[Stored entries]
Content starts

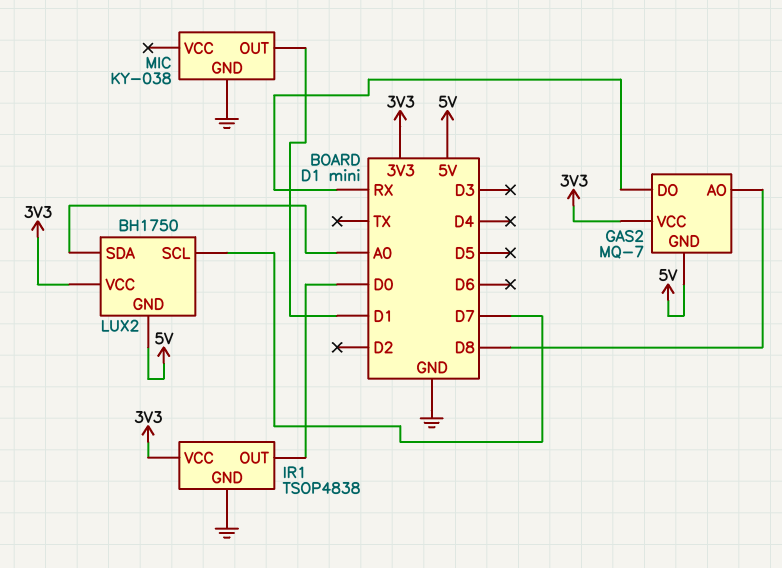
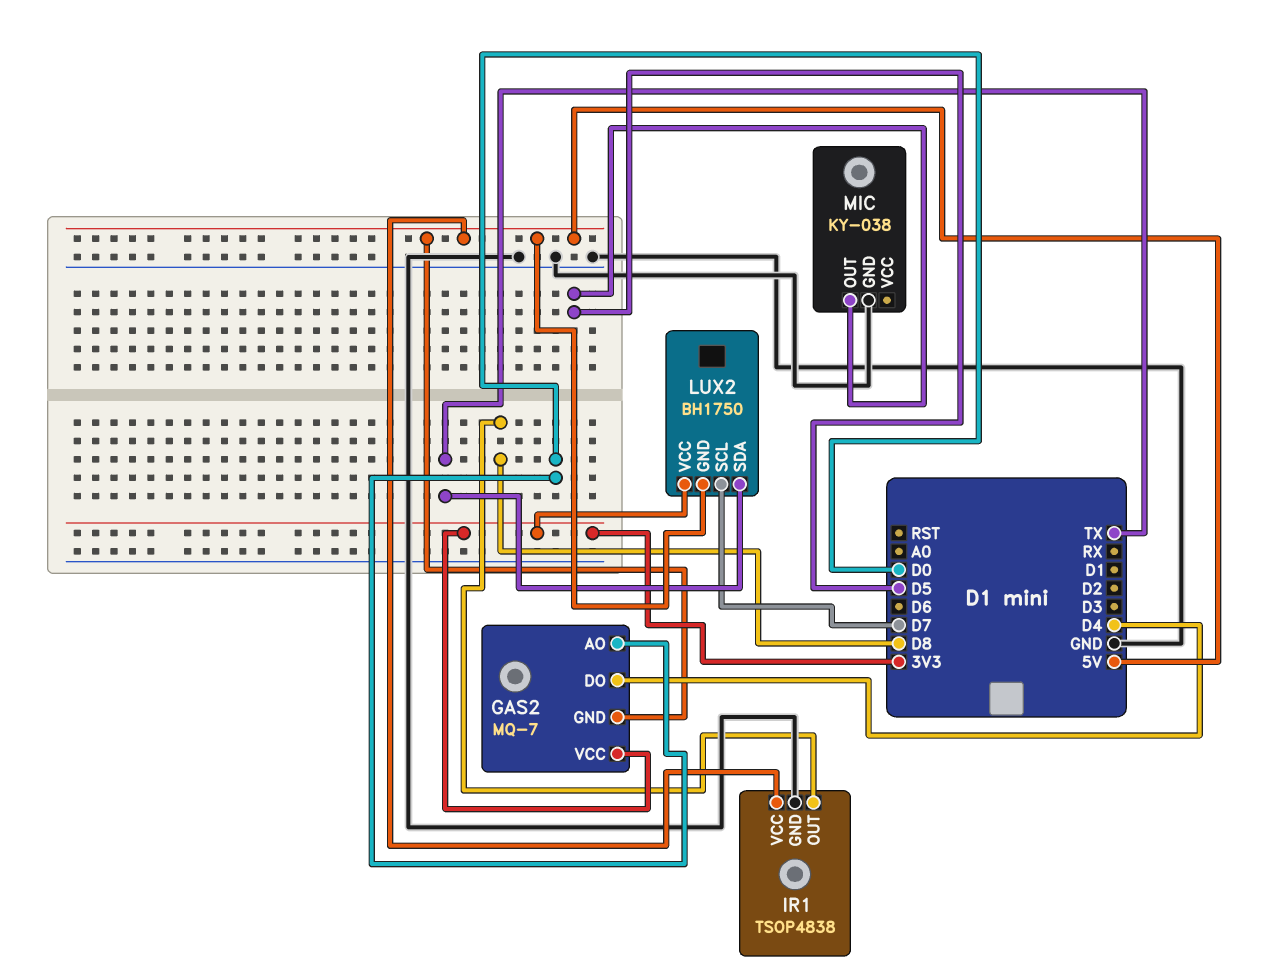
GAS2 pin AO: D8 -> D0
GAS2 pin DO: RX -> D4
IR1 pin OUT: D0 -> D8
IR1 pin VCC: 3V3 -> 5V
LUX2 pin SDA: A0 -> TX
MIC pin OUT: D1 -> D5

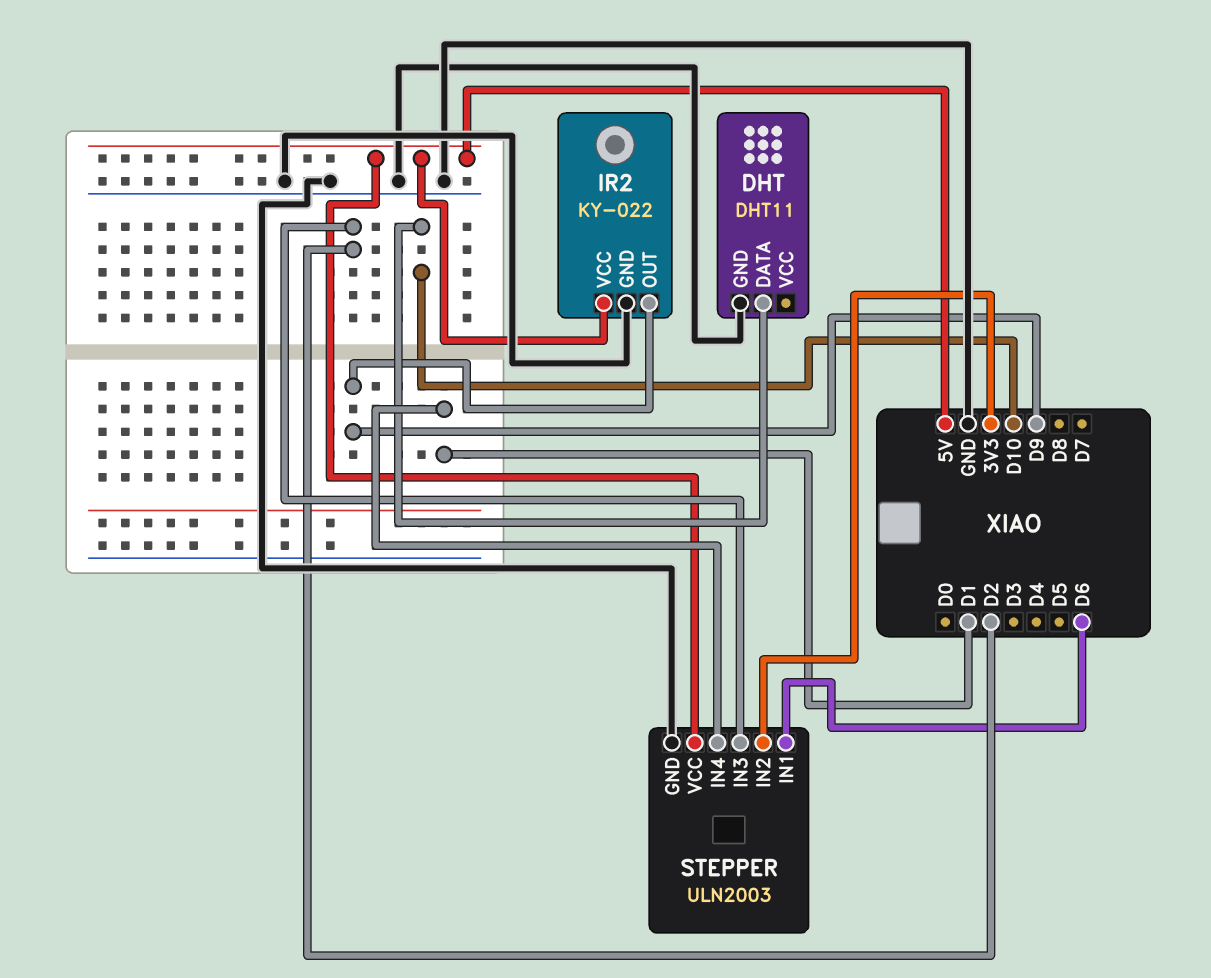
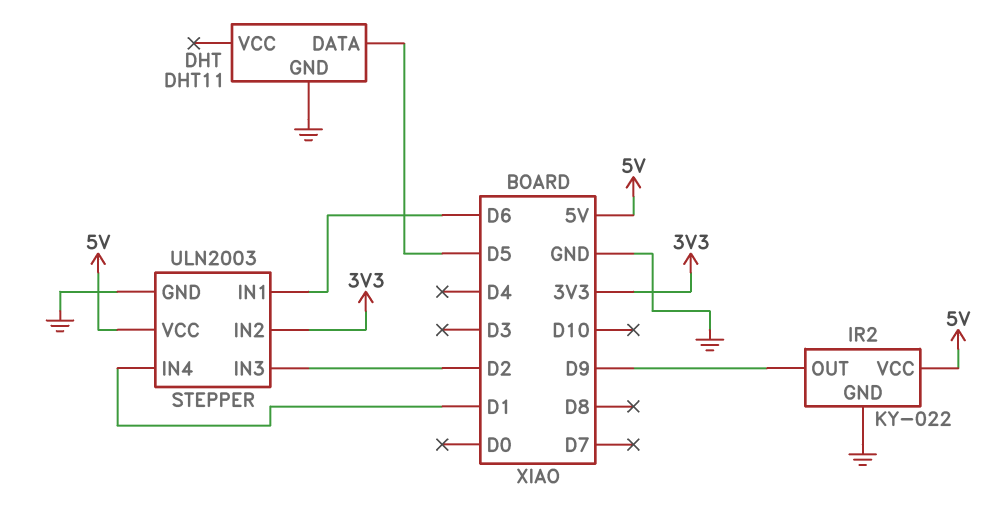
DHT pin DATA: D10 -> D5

Content ends

* Instructions to follow: Give every line above again exactly, with no pictures.

* Exercise answer:
GAS2 pin AO: D8 -> D0
GAS2 pin DO: RX -> D4
IR1 pin OUT: D0 -> D8
IR1 pin VCC: 3V3 -> 5V
LUX2 pin SDA: A0 -> TX
MIC pin OUT: D1 -> D5

DHT pin DATA: D10 -> D5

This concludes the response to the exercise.